Beginning with the line containing "black pill 593" and ending at the last line of the data, set down every line exactly, leaving out all pictures.

- GIVEN DATA:
Segment Open
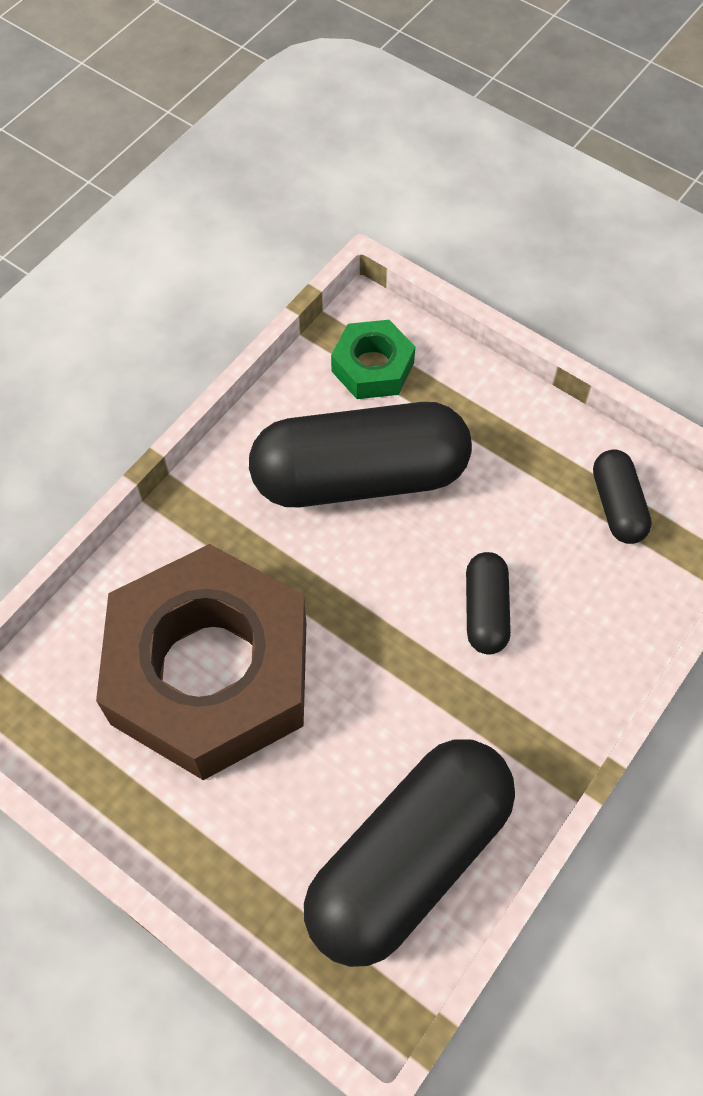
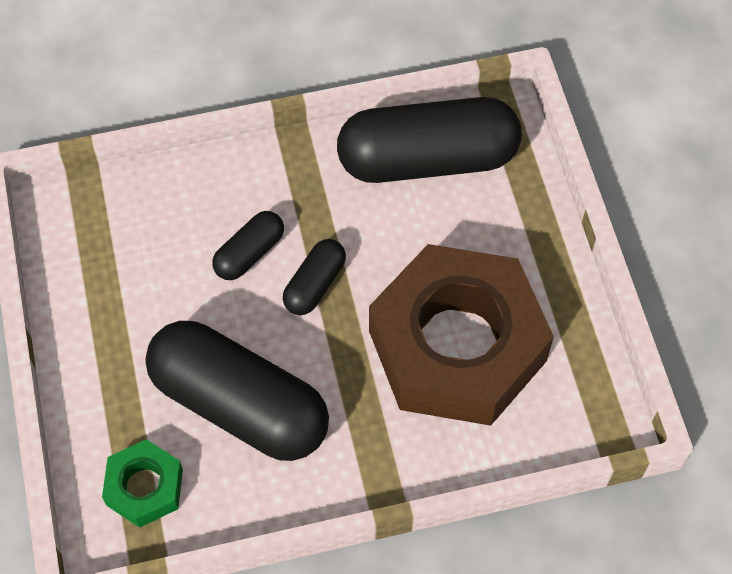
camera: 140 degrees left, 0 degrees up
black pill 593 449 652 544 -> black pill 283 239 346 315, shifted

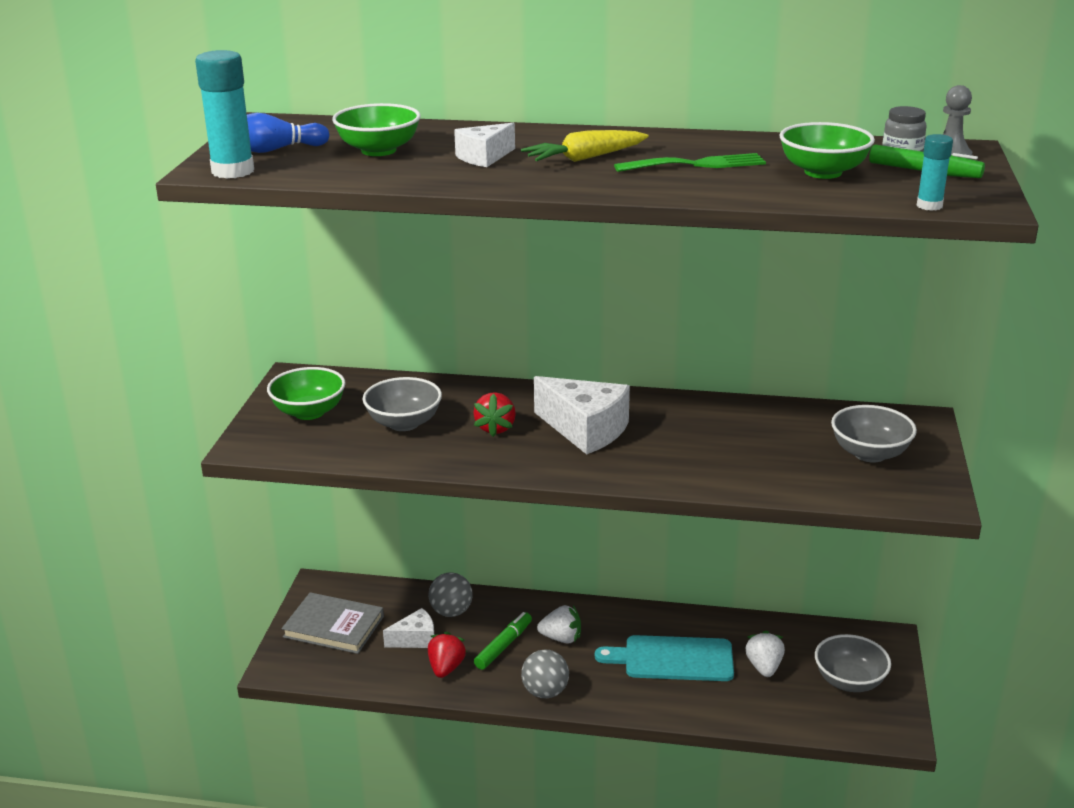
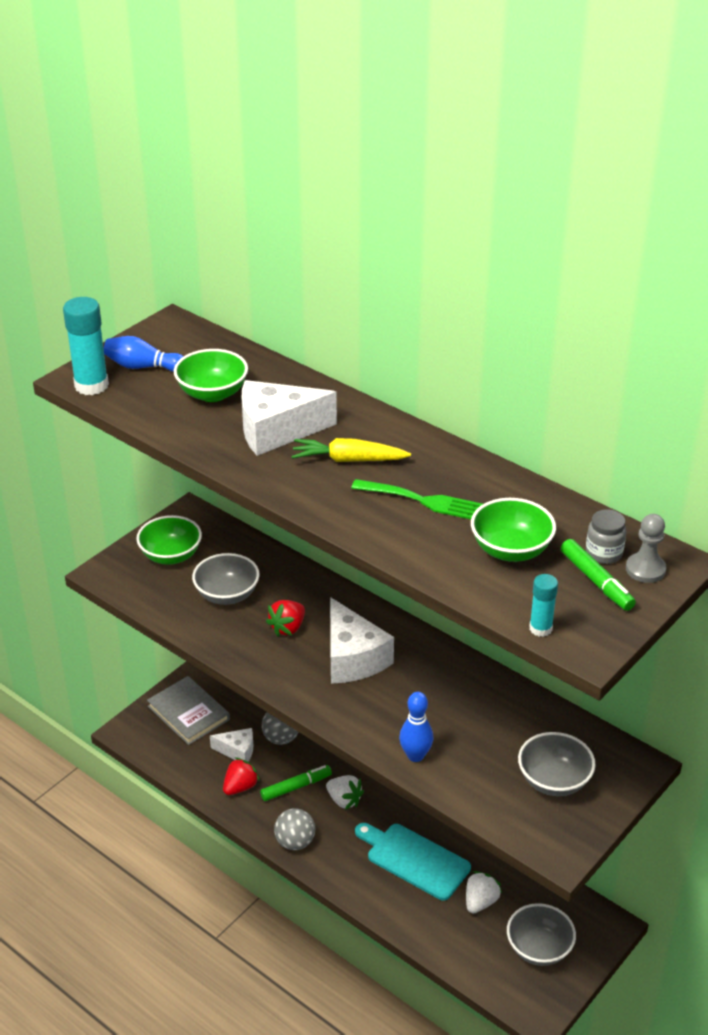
camera: 30 degrees right, 10 degrees up
snow-white cheese 454 123 515 167 -> snow-white cheese 242 380 337 456, x1.74
none -> cobalt bowling pin 399 692 434 762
Segment Closed
- ANSWER FOR THE TASK:
black pill 593 449 652 544 -> black pill 283 239 346 315, shifted

camera: 30 degrees right, 10 degrees up
snow-white cheese 454 123 515 167 -> snow-white cheese 242 380 337 456, x1.74
none -> cobalt bowling pin 399 692 434 762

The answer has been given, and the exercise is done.